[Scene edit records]
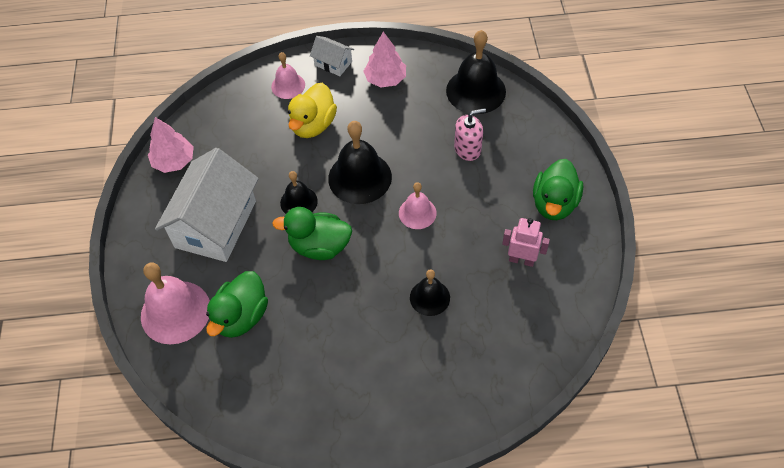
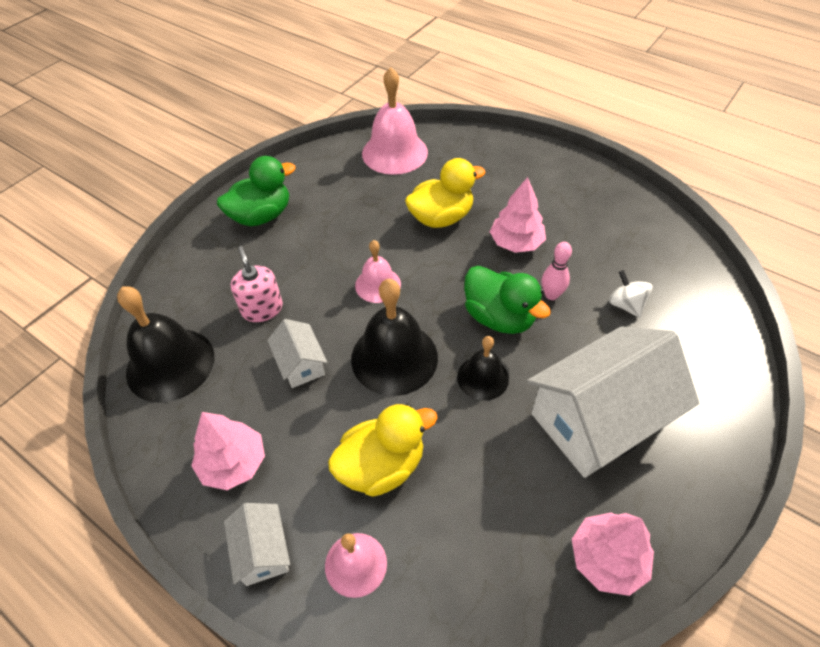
camera: 140 degrees left, 5 degrees down
pink bell [141,263,210,344] -> pink bell moved to [362,67,428,175]
green duck [206,271,268,338] -> white spinning top [609,270,653,318]
black bell [410,269,450,316] -> yellow duck [405,158,485,228]
pink soap dispenser [454,108,486,161] -> pink soap dispenser turned 45 degrees clockwise [231,246,283,322]
pink robot [502,218,550,267] -> none
none -> white house [267,319,328,388]
none -> pink tree [490,177,546,253]
none -> pink bowling pin [542,242,572,300]

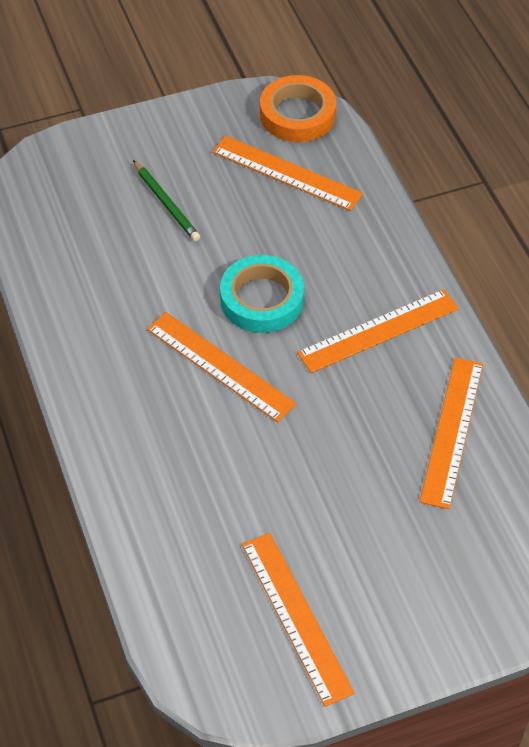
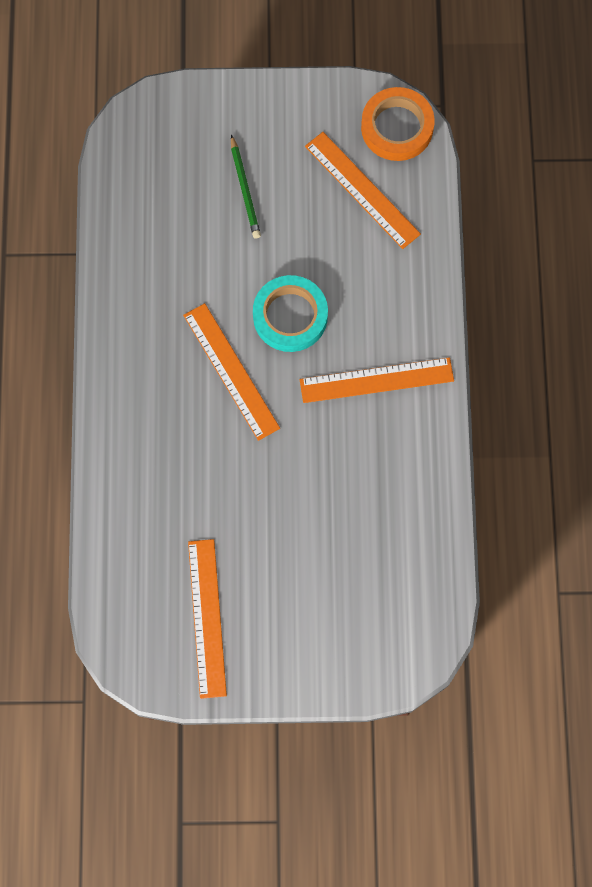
camera: 20 degrees right, 20 degrees up
orange ruler [419,357,483,509] -> none

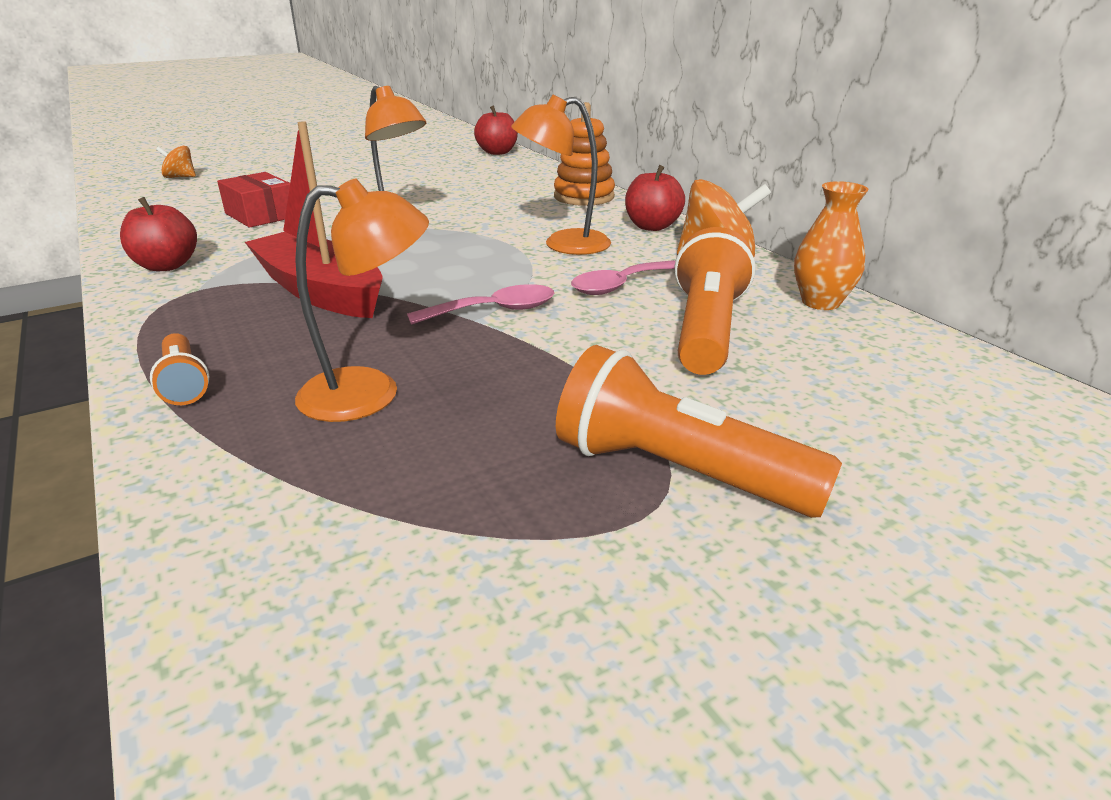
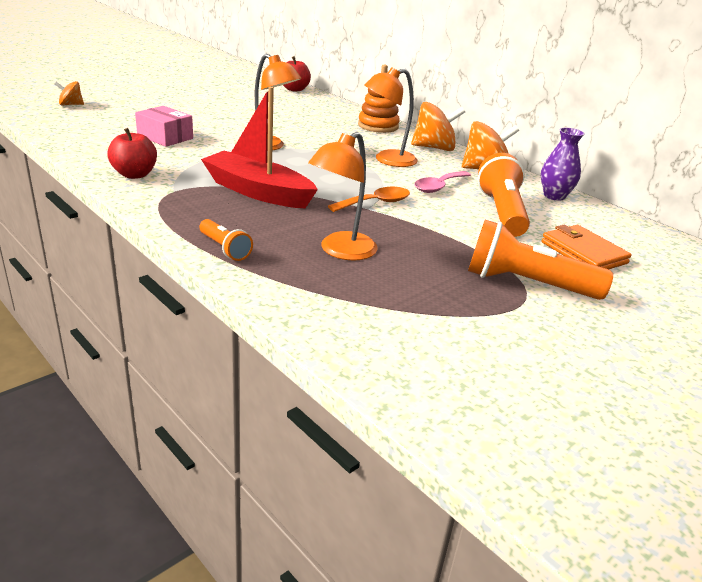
camera: 15 degrees left, 0 degrees up
red box [217,172,290,228] -> pink box [135,106,193,147]
orange lamp [295,178,429,422] -> orange lamp turned 150 degrees clockwise [308,132,378,261]
pink spoon [407,284,555,325] -> orange spoon [328,187,410,212]
red apple [625,165,685,231] -> orange spinning top [411,102,465,151]
orange vase [794,181,868,310] -> purple vase [541,128,585,201]
none -> orange wallet [542,225,632,269]

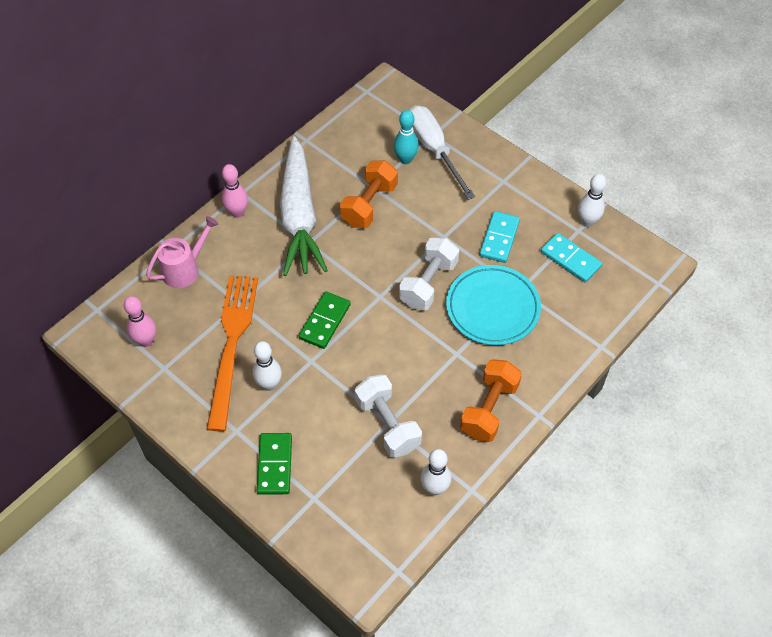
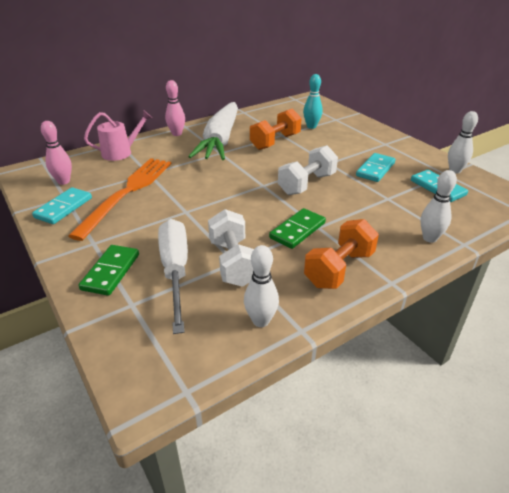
camera: 15 degrees right, 20 degrees down
white bowling pin [253,341,282,391] -> white bowling pin moved to [420,170,457,243]
green domino [299,291,351,349] -> green domino moved to [269,208,326,249]
white screwdriver [409,105,475,200] -> white screwdriver moved to [158,219,188,334]
turquoise plate [446,265,541,345] -> none
none -> turquoise domino [32,187,92,224]

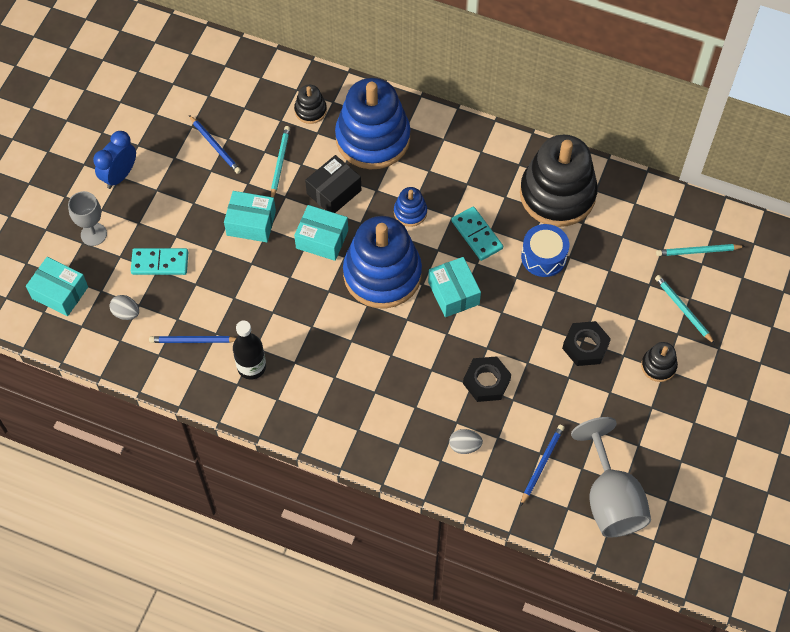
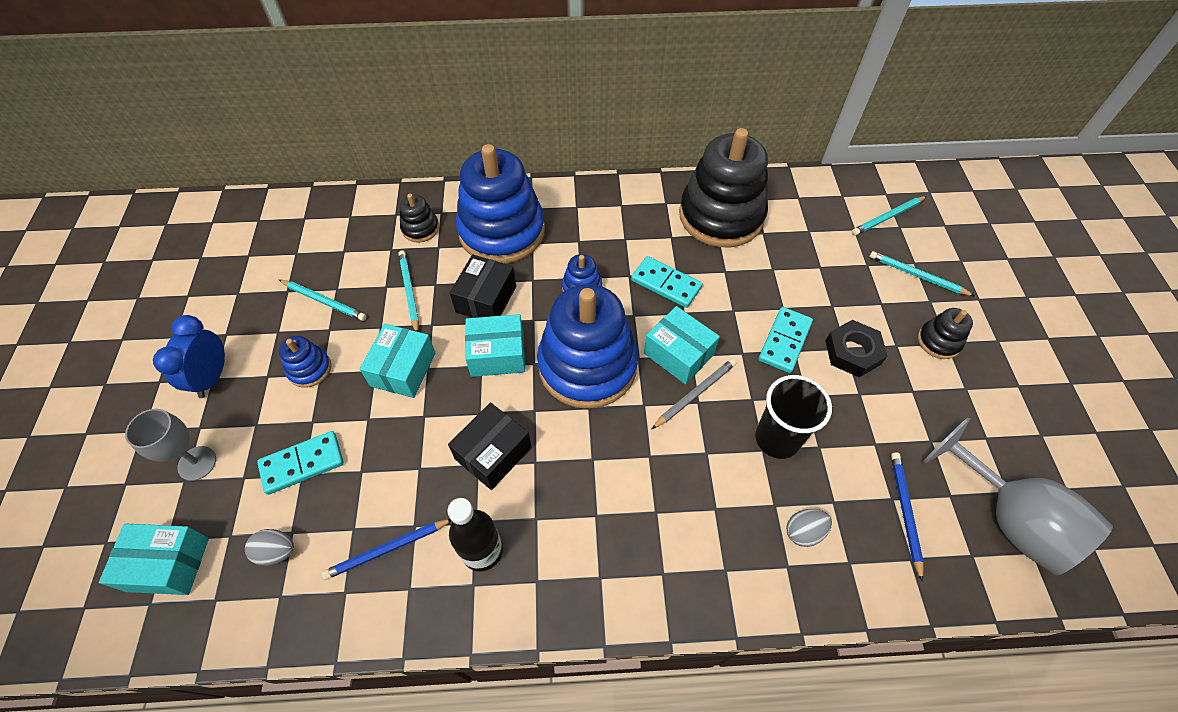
camera: 25 degrees left, 5 degrees down
blue pencil [189,115,241,174] -> turquoise pencil [279,280,367,321]
turquoise box [224,191,276,242] -> turquoise box turned 60 degrees counterclockwise [360,324,436,398]
black nut [463,356,511,402] -> black cup [755,375,832,459]
blue drum [521,224,569,277] -> none
none -> blue stacking toy [279,336,331,388]
none -> black box [448,402,532,490]
none -> grey pencil [652,359,736,429]
none -> turquoise domino [758,307,813,373]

What is being asked:
Every line that contains the string "bowling" should be returned from the data.

Response for this exercise:
none -> pink bowling pin [542,242,572,300]
white bowling pin [253,341,282,391] -> white bowling pin moved to [420,170,457,243]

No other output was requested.